─── Data for this task ───
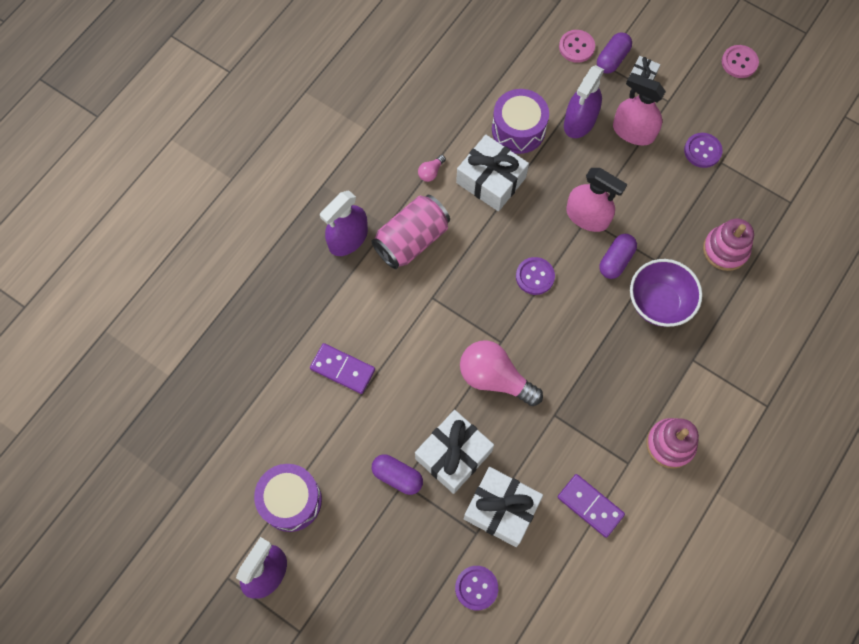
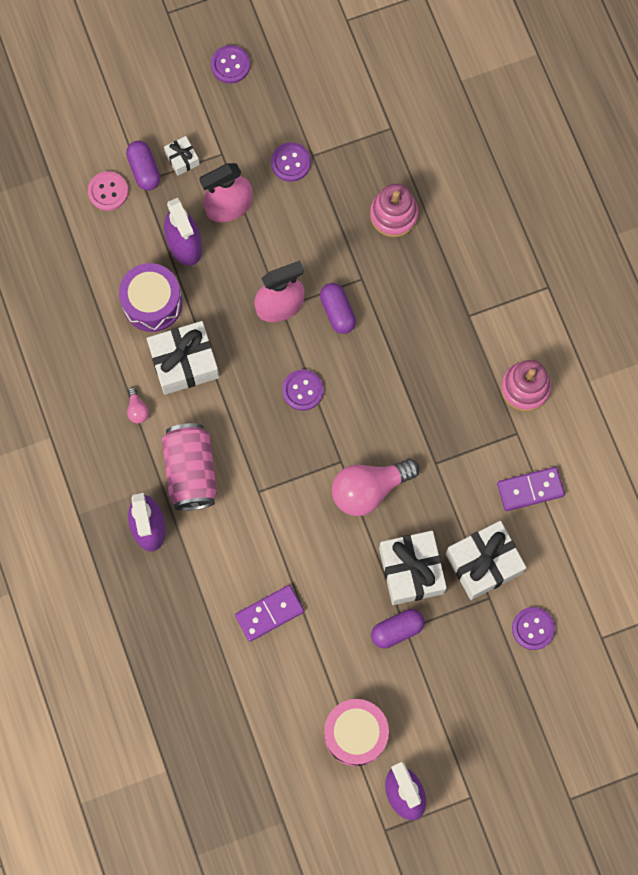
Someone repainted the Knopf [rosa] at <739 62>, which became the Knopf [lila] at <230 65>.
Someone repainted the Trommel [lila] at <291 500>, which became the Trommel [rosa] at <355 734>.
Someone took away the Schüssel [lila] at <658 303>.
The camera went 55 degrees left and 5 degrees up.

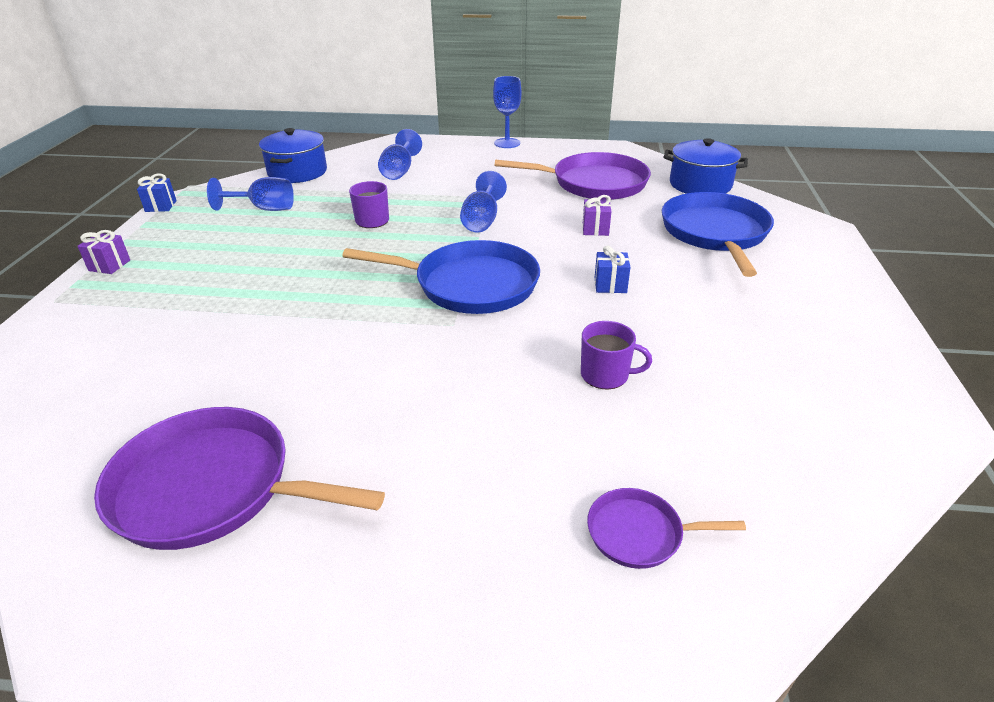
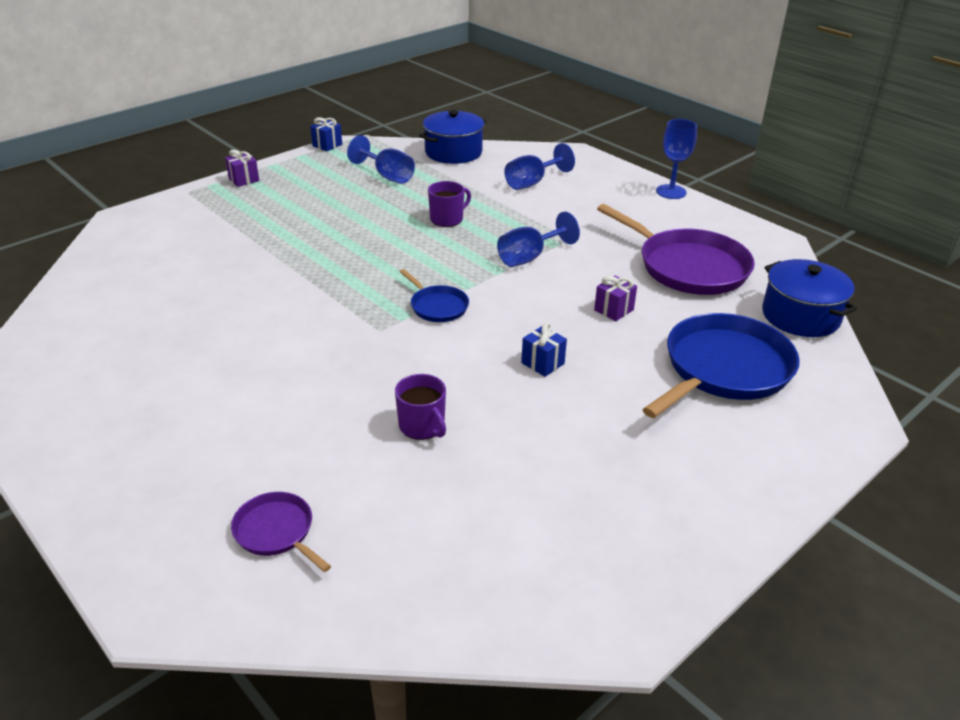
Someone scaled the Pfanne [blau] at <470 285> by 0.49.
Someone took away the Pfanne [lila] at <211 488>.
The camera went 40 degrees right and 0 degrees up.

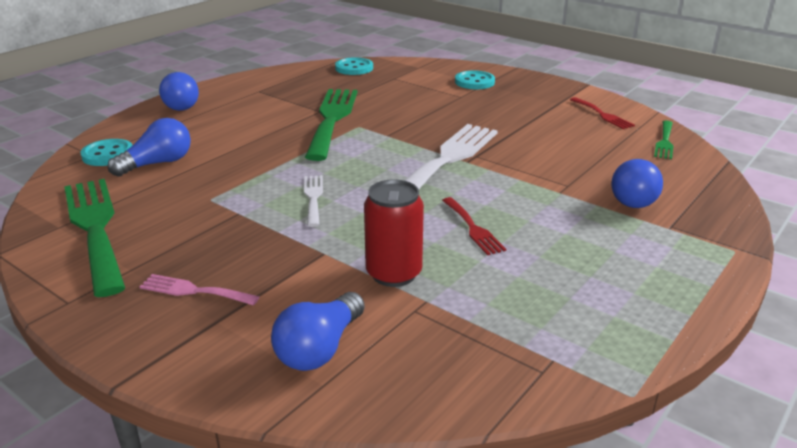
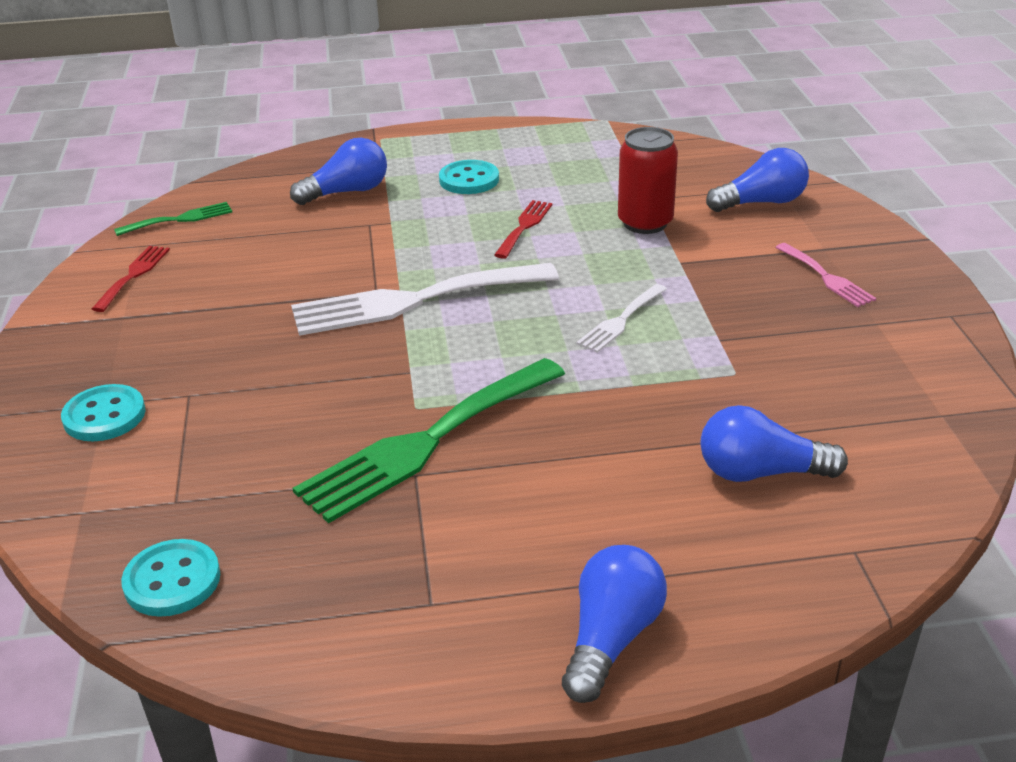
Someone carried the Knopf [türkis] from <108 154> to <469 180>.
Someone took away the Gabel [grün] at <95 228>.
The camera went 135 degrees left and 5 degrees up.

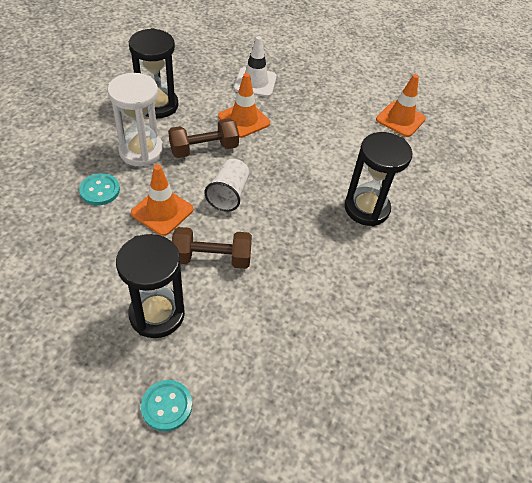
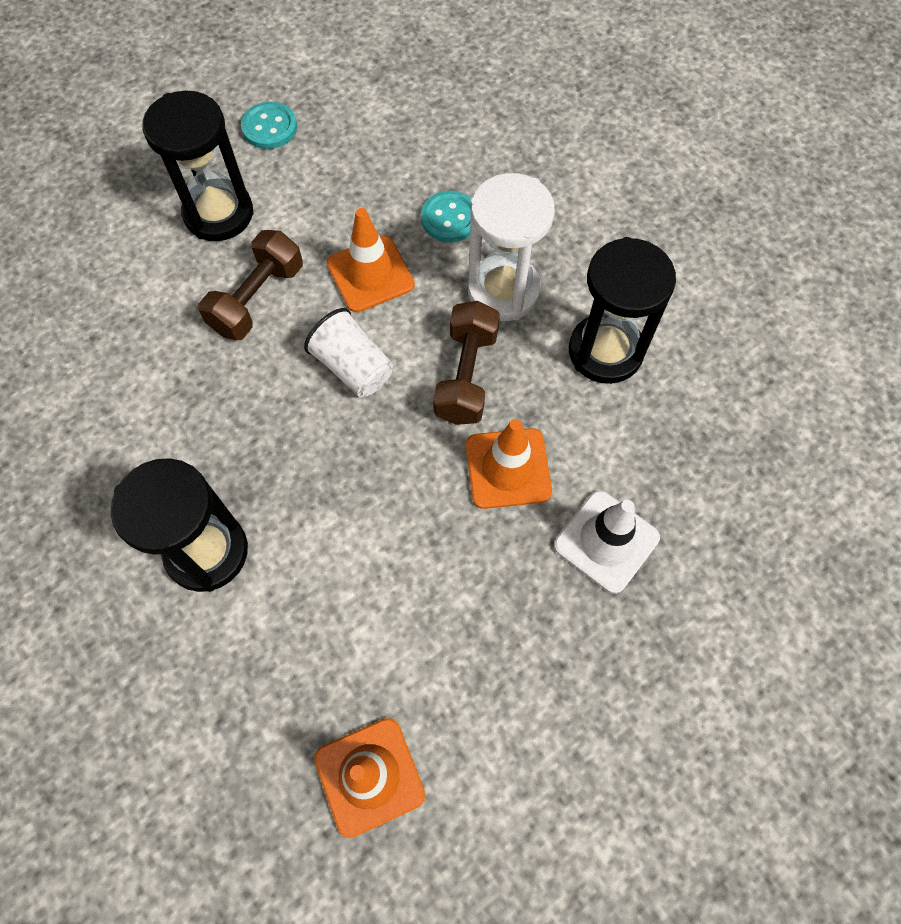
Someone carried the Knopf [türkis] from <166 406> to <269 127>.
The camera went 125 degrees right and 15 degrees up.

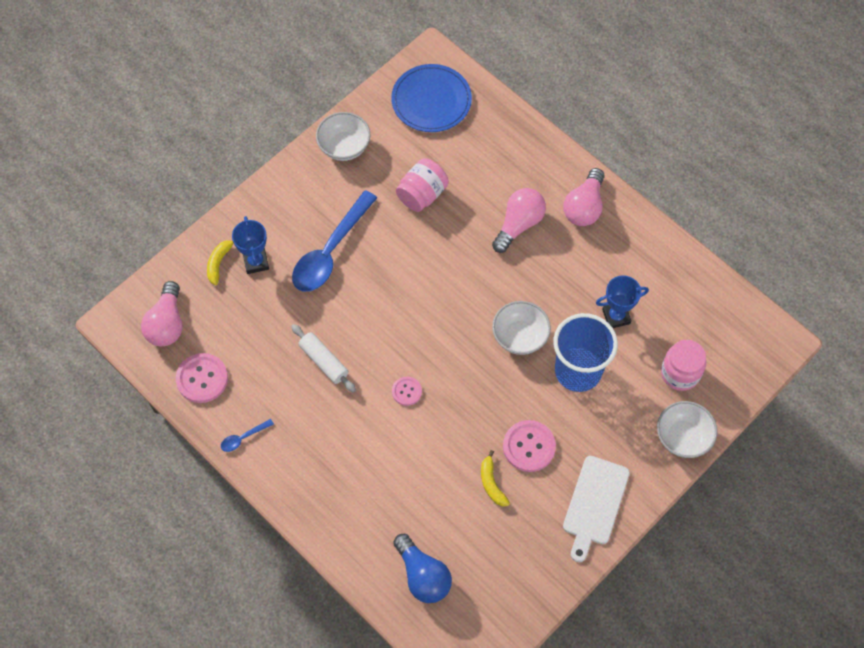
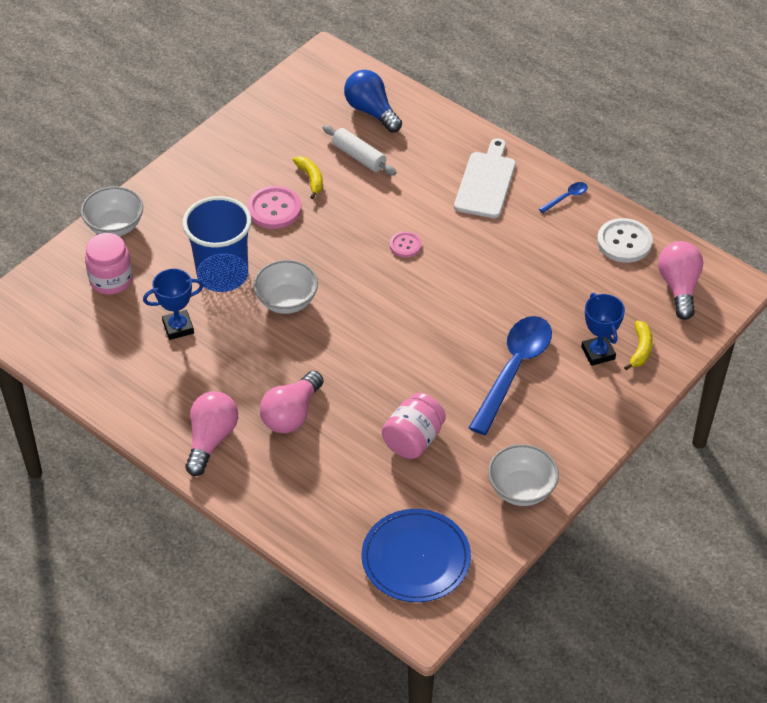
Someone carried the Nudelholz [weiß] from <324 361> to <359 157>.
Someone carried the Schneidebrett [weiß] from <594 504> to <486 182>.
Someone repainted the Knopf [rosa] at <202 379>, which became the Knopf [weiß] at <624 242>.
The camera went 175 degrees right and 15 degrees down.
───
Work task »
The answer must be an exact copy of the lines from the one containing "Someone took away the Schüssel" through the last line of the records, with no pictures included.

Solved exercise »
Someone took away the Schüssel [lila] at <658 303>.
The camera went 55 degrees left and 5 degrees up.

Someone scaled the Pfanne [blau] at <470 285> by 0.49.
Someone took away the Pfanne [lila] at <211 488>.
The camera went 40 degrees right and 0 degrees up.

Someone carried the Knopf [türkis] from <108 154> to <469 180>.
Someone took away the Gabel [grün] at <95 228>.
The camera went 135 degrees left and 5 degrees up.

Someone carried the Knopf [türkis] from <166 406> to <269 127>.
The camera went 125 degrees right and 15 degrees up.

Someone carried the Nudelholz [weiß] from <324 361> to <359 157>.
Someone carried the Schneidebrett [weiß] from <594 504> to <486 182>.
Someone repainted the Knopf [rosa] at <202 379>, which became the Knopf [weiß] at <624 242>.
The camera went 175 degrees right and 15 degrees down.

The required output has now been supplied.